**What this task involves**
Everything from the line with "(323, 250) = (471, 181): brown" to the end of the data is to be retyped exactly, and nothing else.
--- Given material Enclosed Below ---
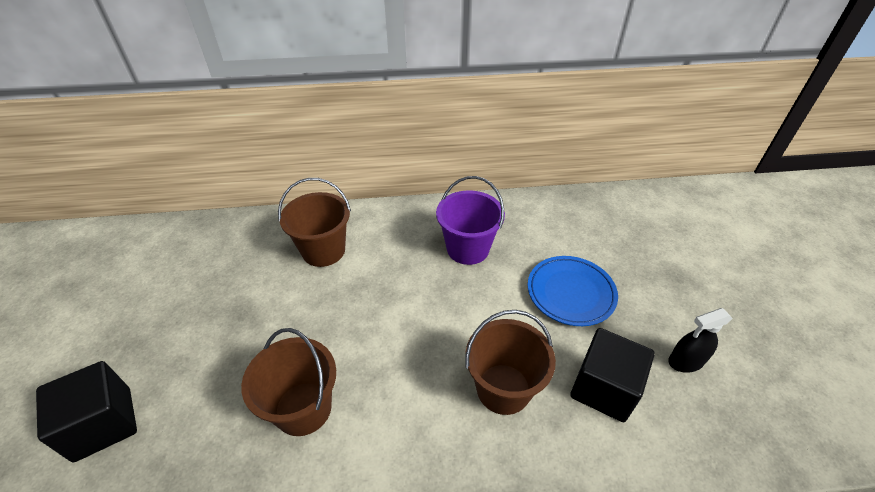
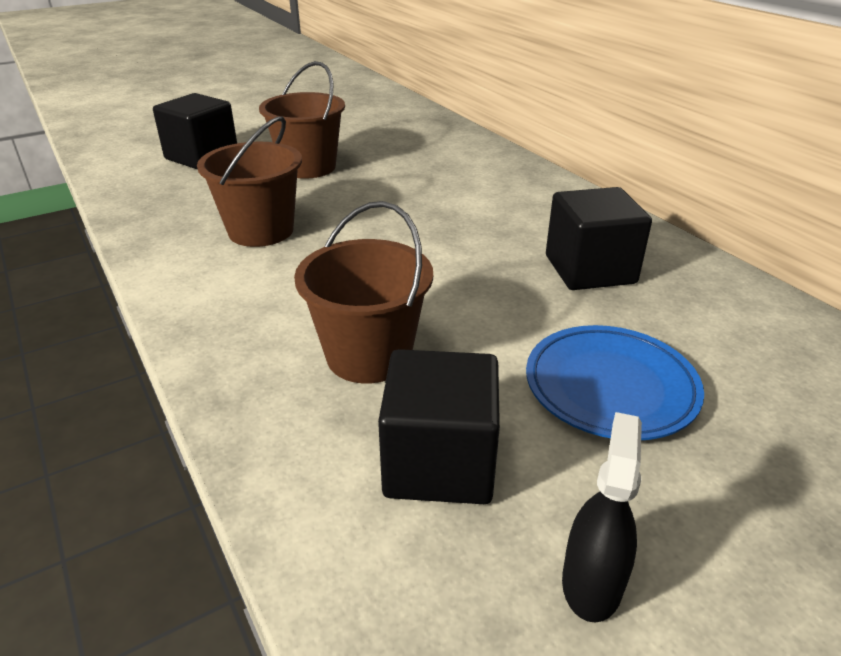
camera: 65 degrees right, 10 degrees down
(323, 250) = (471, 181): brown bucket -> brown bucket (308, 167)
(468, 248) = (590, 269): purple bucket -> black cube
(685, 361) = (592, 582): black spray bottle -> black spray bottle turned 60 degrees clockwise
--- End of Enclosed Given material ---
**Written reply**
(323, 250) = (471, 181): brown bucket -> brown bucket (308, 167)
(468, 248) = (590, 269): purple bucket -> black cube
(685, 361) = (592, 582): black spray bottle -> black spray bottle turned 60 degrees clockwise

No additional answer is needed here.